_Action item:_ From start to end, write out the following data exactly, apart from its images.

_Available data:_
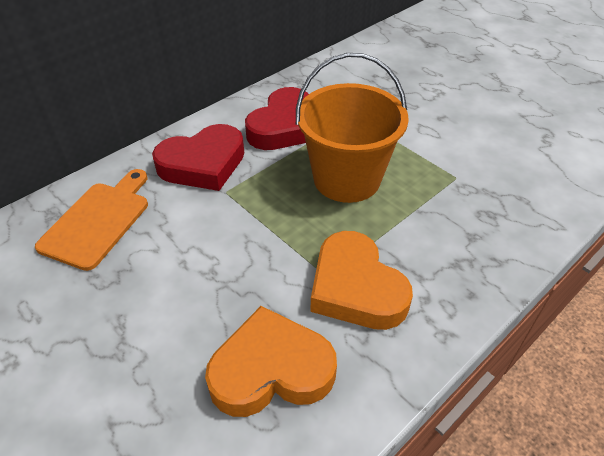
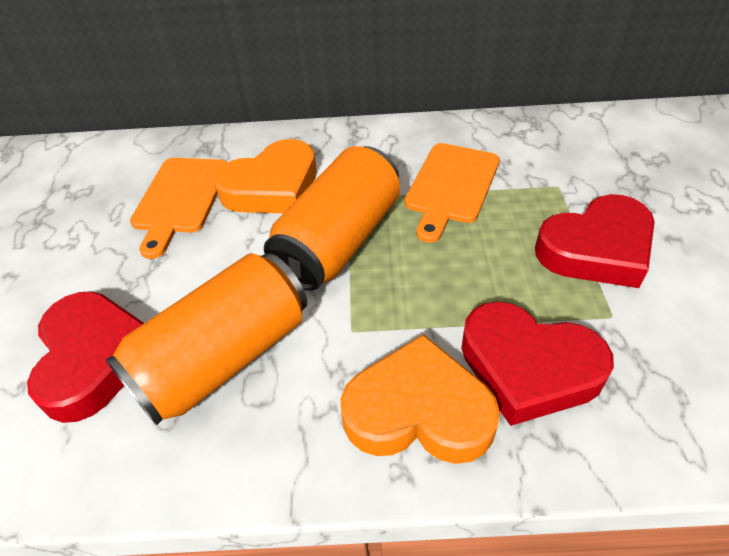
orange bucket: 1 -> 0
orange can: 0 -> 2
orange cutting board: 1 -> 2
red heart: 2 -> 3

_Answer section:_
orange bucket: 1 -> 0
orange can: 0 -> 2
orange cutting board: 1 -> 2
red heart: 2 -> 3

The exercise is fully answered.